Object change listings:
-*-

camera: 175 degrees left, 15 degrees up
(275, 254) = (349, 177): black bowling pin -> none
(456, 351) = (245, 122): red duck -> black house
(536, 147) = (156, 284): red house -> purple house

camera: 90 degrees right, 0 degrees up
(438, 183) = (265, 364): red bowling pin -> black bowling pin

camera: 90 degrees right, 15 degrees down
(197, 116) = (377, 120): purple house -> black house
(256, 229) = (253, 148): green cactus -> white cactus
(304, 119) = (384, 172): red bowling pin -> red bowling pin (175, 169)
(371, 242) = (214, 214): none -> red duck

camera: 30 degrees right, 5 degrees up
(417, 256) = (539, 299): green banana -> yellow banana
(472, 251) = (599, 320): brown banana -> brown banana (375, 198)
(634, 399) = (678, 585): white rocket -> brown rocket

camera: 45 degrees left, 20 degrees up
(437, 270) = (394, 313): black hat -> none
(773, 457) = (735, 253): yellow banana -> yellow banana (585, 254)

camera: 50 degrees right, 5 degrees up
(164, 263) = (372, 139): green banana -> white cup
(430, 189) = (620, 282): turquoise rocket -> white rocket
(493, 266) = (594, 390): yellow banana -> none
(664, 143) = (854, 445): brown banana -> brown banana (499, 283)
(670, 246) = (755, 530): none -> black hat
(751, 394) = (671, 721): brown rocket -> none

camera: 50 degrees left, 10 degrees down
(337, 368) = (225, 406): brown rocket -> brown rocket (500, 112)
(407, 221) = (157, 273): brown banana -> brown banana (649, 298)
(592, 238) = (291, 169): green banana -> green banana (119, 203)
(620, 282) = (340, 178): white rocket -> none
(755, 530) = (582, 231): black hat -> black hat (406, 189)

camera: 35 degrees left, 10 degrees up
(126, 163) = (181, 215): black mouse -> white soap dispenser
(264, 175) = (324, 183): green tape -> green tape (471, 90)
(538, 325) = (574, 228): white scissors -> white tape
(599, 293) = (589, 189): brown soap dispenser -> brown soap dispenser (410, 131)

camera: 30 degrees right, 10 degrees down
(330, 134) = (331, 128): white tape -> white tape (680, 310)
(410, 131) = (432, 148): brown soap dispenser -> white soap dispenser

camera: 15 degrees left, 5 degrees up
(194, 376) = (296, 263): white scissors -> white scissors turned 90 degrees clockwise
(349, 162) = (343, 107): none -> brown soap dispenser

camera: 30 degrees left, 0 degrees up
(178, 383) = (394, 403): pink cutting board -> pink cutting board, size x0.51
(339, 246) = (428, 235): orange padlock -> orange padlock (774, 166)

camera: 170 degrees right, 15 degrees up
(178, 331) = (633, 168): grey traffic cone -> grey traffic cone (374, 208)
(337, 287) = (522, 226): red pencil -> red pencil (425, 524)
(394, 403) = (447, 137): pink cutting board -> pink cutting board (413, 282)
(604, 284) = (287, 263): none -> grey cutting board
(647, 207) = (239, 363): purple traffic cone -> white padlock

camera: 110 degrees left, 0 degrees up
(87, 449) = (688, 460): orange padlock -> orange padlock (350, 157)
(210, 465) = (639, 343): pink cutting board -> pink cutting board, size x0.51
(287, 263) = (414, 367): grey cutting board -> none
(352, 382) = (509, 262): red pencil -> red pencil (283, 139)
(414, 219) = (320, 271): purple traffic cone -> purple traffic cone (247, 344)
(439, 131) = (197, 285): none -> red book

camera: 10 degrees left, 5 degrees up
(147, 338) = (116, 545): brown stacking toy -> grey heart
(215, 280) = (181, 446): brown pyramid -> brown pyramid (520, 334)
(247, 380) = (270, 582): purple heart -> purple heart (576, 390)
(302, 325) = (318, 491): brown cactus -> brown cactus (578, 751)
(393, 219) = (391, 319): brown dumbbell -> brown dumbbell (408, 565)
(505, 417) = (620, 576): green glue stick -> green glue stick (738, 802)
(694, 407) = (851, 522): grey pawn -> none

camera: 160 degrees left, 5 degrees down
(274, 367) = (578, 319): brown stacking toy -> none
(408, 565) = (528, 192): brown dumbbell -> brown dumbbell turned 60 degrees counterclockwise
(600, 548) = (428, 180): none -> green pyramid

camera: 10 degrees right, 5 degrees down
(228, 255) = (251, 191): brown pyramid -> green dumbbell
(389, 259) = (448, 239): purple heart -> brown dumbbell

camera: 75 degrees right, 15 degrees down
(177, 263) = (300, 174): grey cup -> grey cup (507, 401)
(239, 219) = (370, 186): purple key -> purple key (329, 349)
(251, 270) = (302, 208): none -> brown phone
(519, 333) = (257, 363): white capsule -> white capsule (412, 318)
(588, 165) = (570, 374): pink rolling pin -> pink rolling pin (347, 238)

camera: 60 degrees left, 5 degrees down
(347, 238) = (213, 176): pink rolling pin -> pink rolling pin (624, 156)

-*-

» PROMPT: For the records above, state the number of lines that contain "bowling", and provide nothing further.

» WRITTEN REPLY: 3